[Start of Attachment]
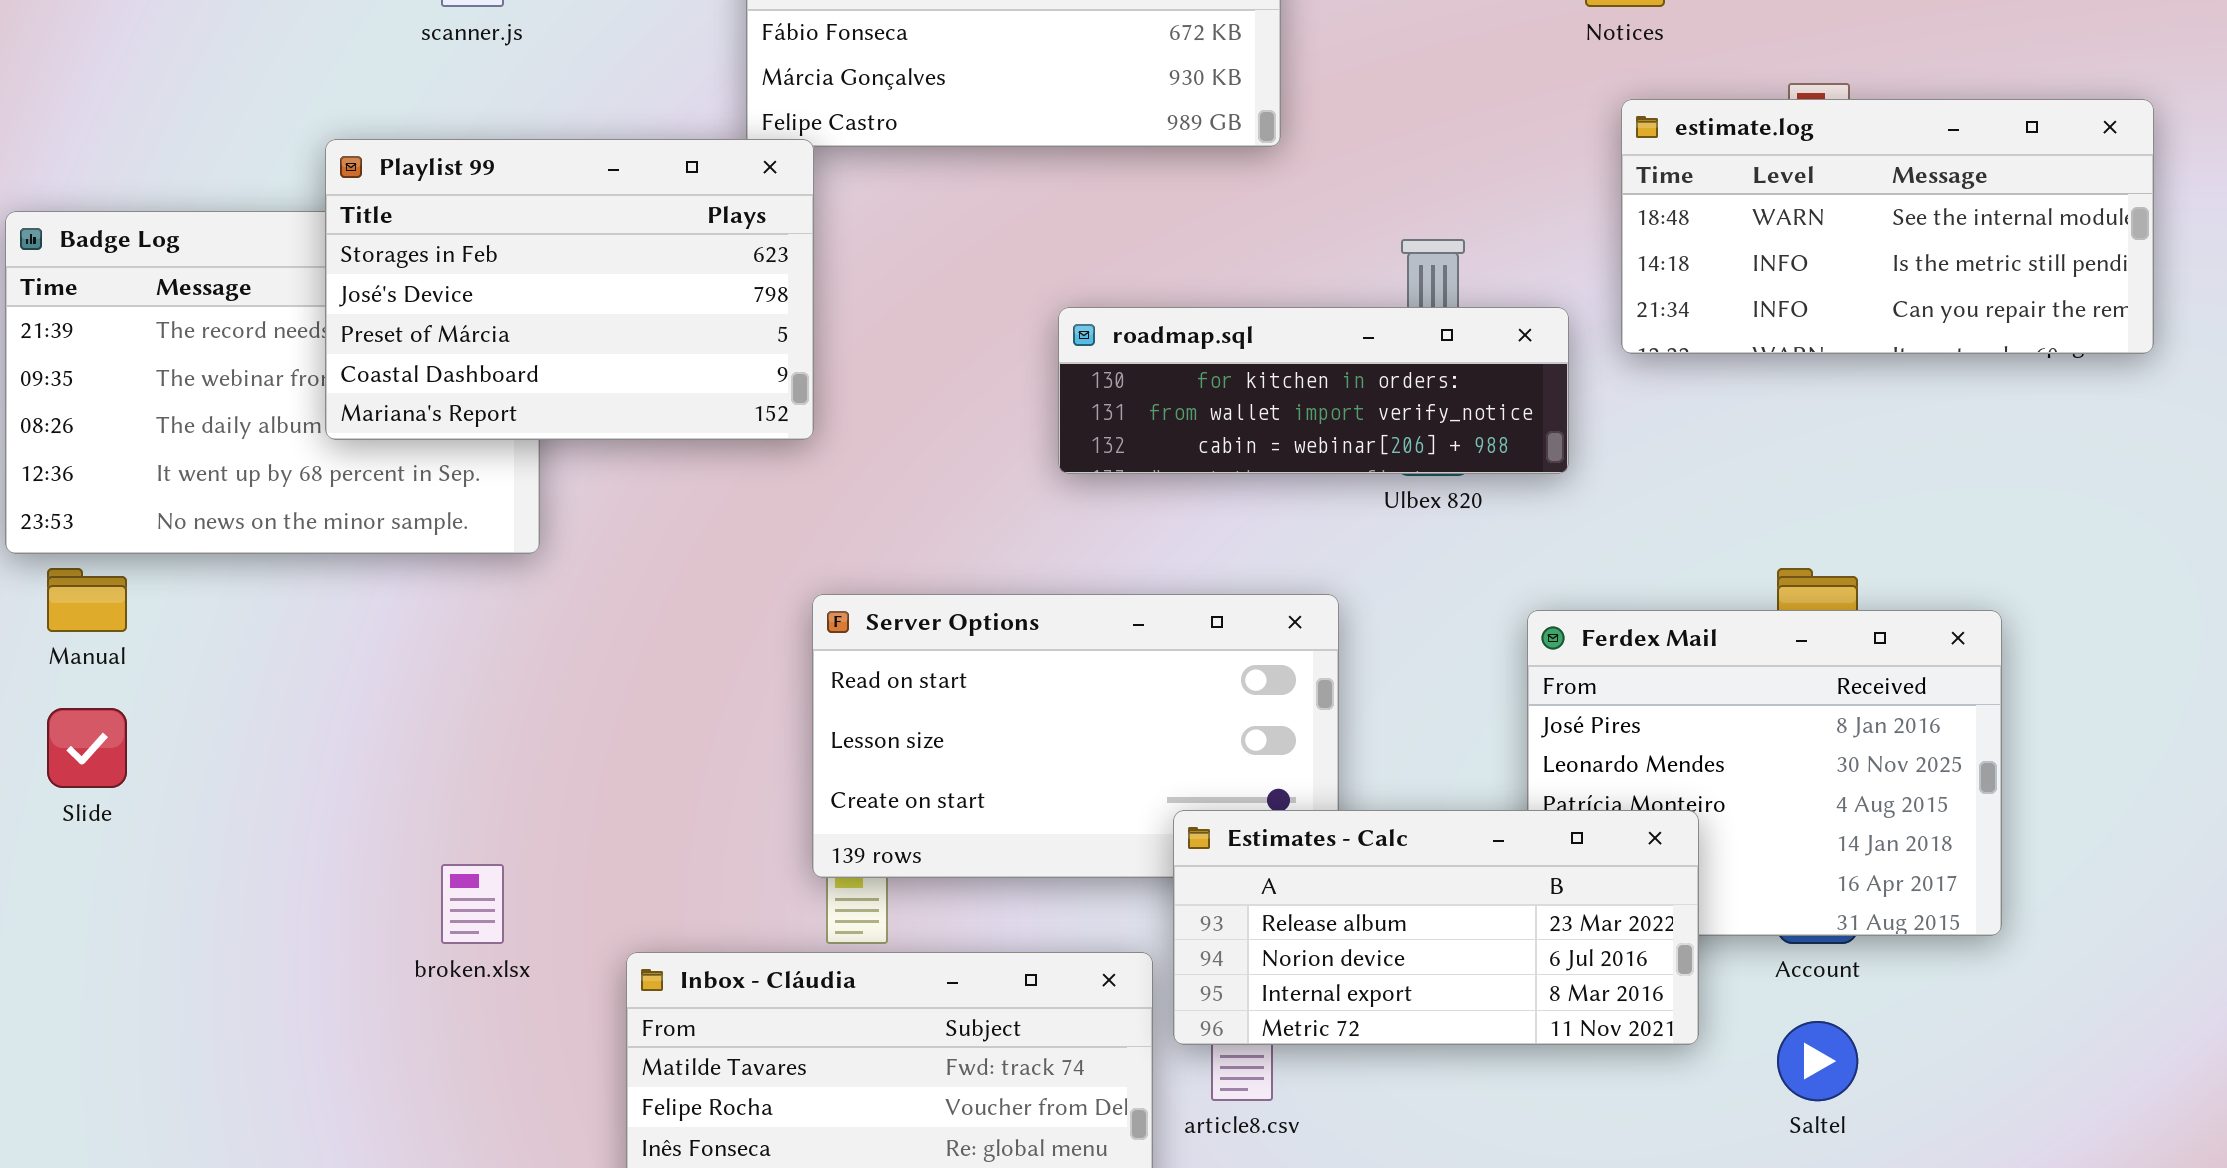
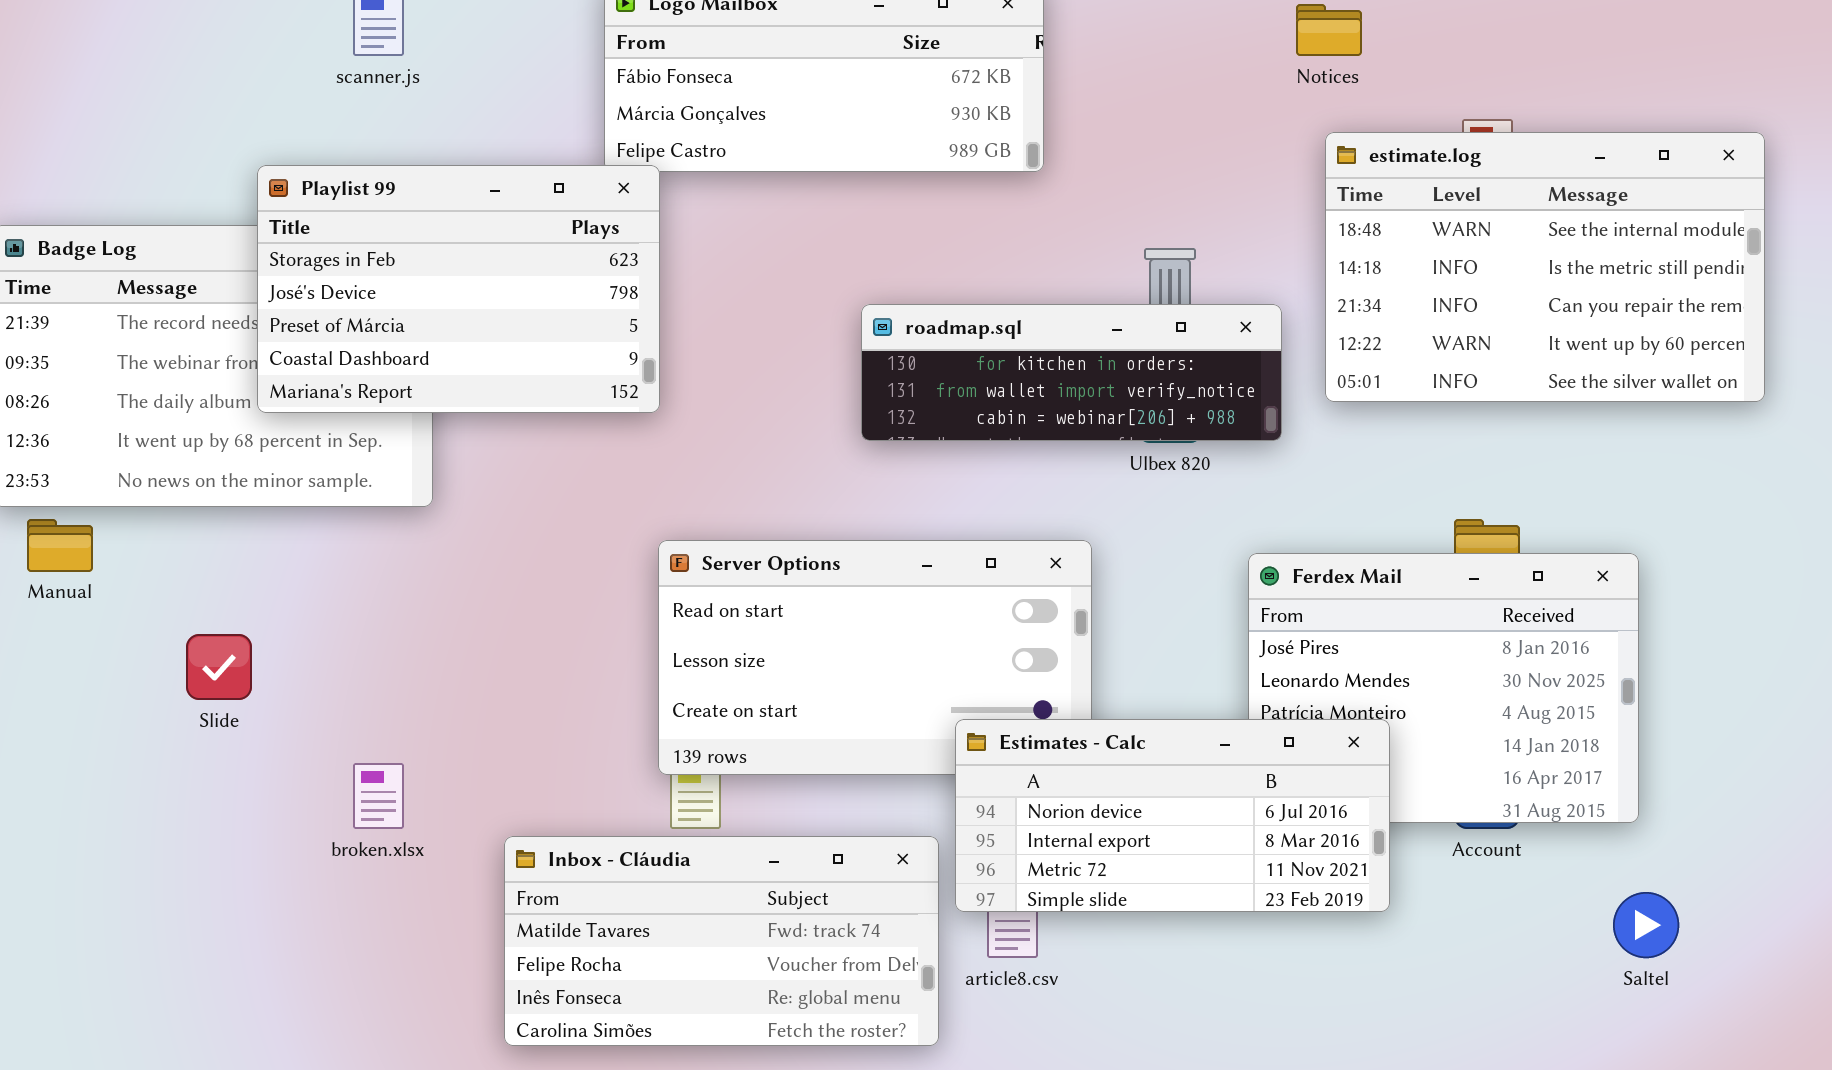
estimate.log: [1621,99,2154,354] -> [1325,132,1765,402], resized
Slide: [47,708,127,788] -> [186,634,252,700], moved
Estimates - Calc: [1173,810,1699,1045] -> [955,719,1390,912], scrolled down 1 row
Saltel: [1777,1021,1858,1101] -> [1613,892,1679,958], moved

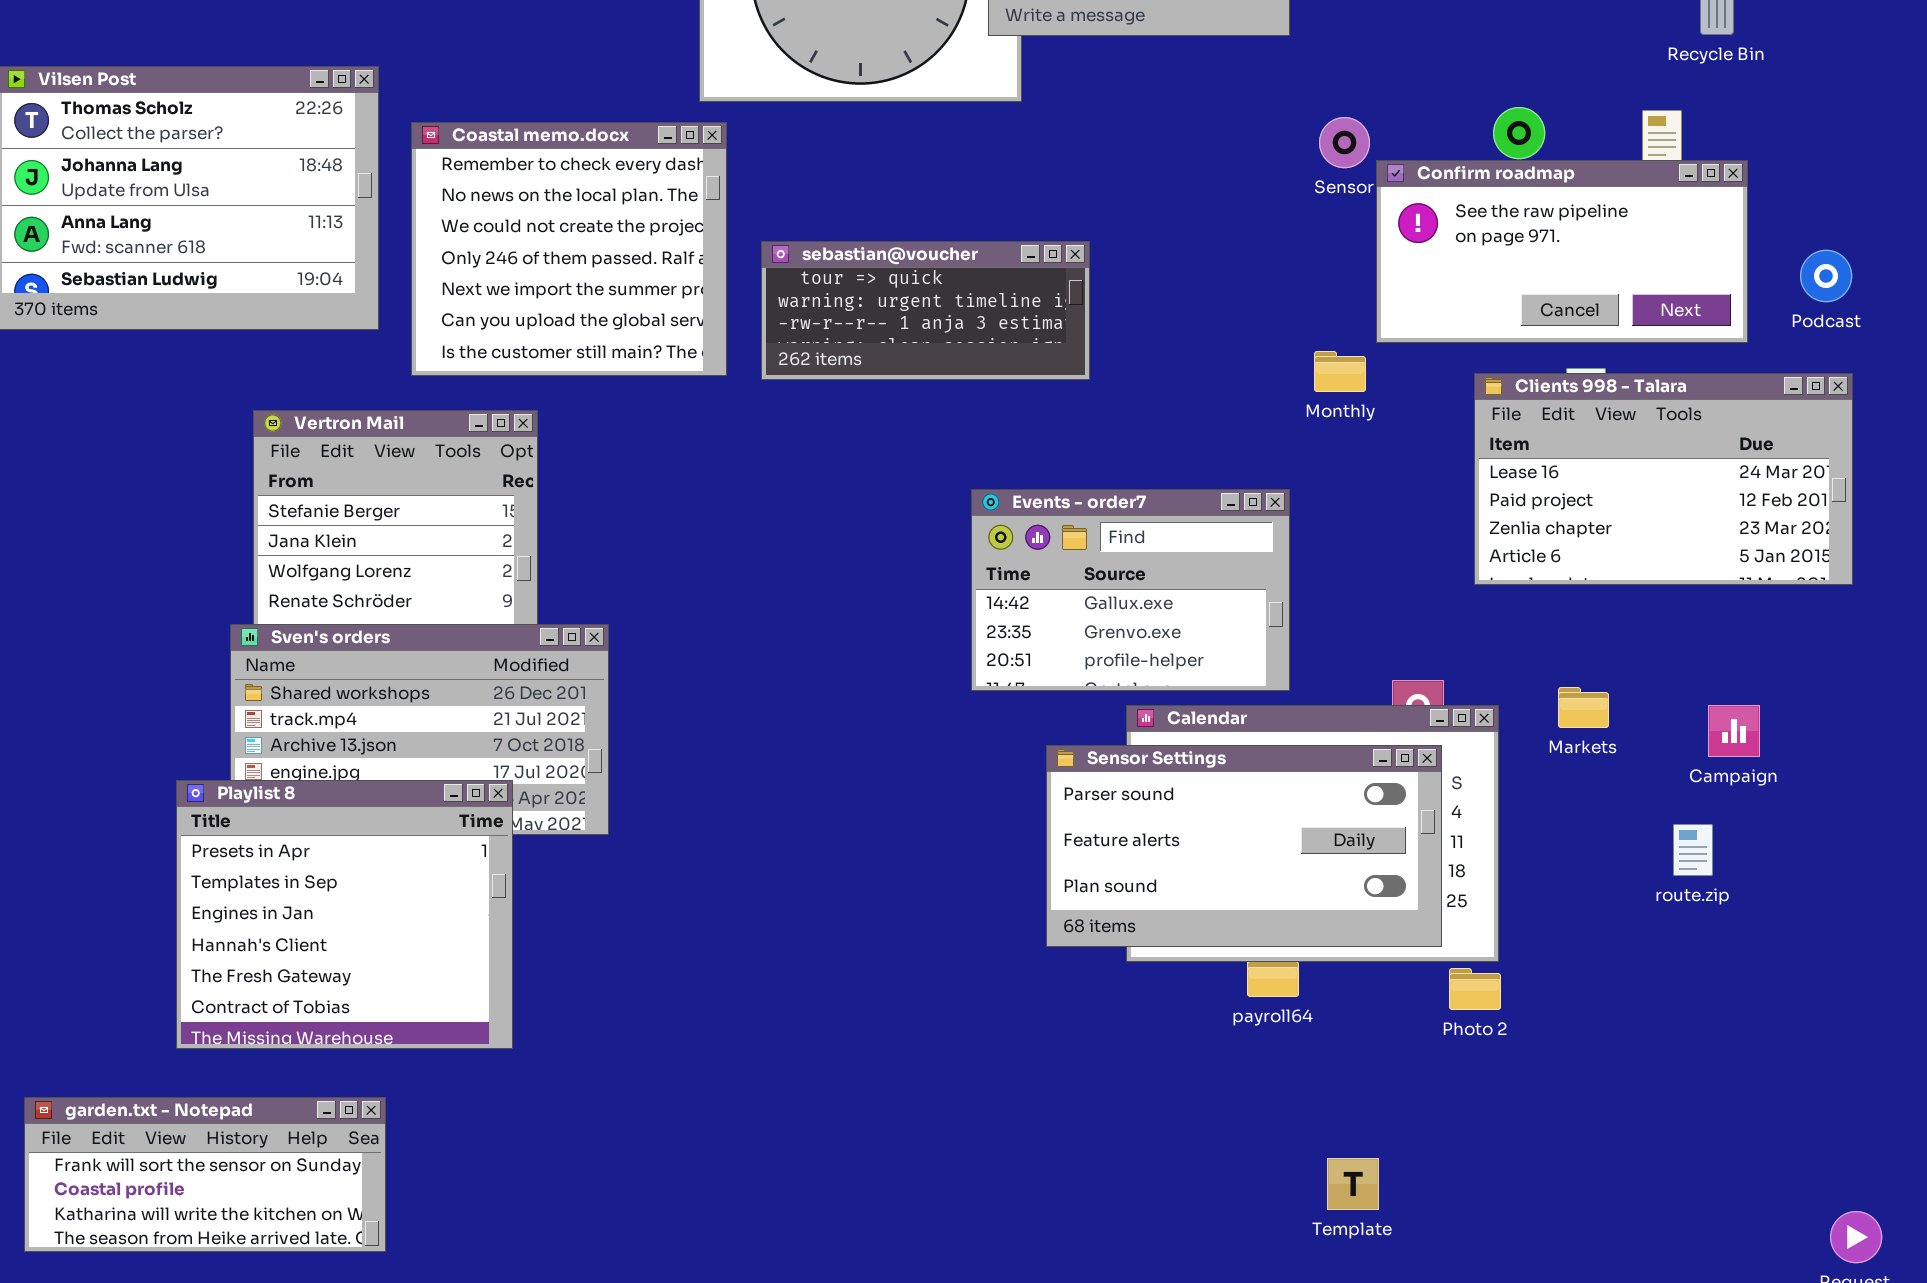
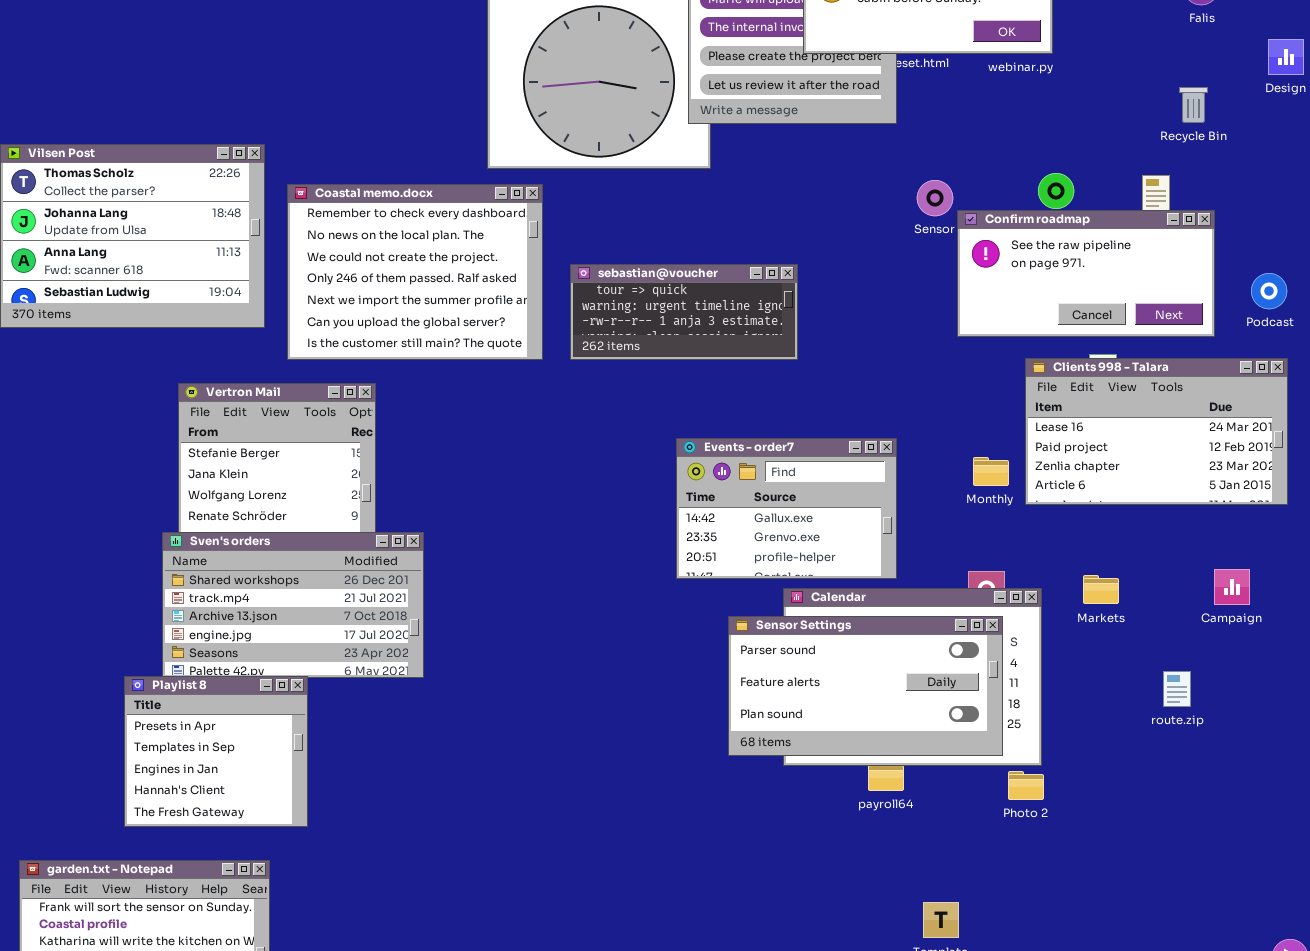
Coastal memo.docx: [411,122,727,376] -> [287,184,543,360], resized
sebastian@voucher: [761,241,1090,380] -> [570,264,798,360], moved
Monthly: [1314,351,1366,392] -> [973,457,1009,486], moved
Campaign: [1708,705,1760,757] -> [1214,569,1250,605], moved
Playlist 8: [176,780,513,1049] -> [124,676,308,827], resized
[End of Attachment]
:: TASK DETAILS ::
Reprint each of the records exactly and skip the images.

:: WRITTEN RESPONSE ::
estimate.log: [1621,99,2154,354] -> [1325,132,1765,402], resized
Slide: [47,708,127,788] -> [186,634,252,700], moved
Estimates - Calc: [1173,810,1699,1045] -> [955,719,1390,912], scrolled down 1 row
Saltel: [1777,1021,1858,1101] -> [1613,892,1679,958], moved

Coastal memo.docx: [411,122,727,376] -> [287,184,543,360], resized
sebastian@voucher: [761,241,1090,380] -> [570,264,798,360], moved
Monthly: [1314,351,1366,392] -> [973,457,1009,486], moved
Campaign: [1708,705,1760,757] -> [1214,569,1250,605], moved
Playlist 8: [176,780,513,1049] -> [124,676,308,827], resized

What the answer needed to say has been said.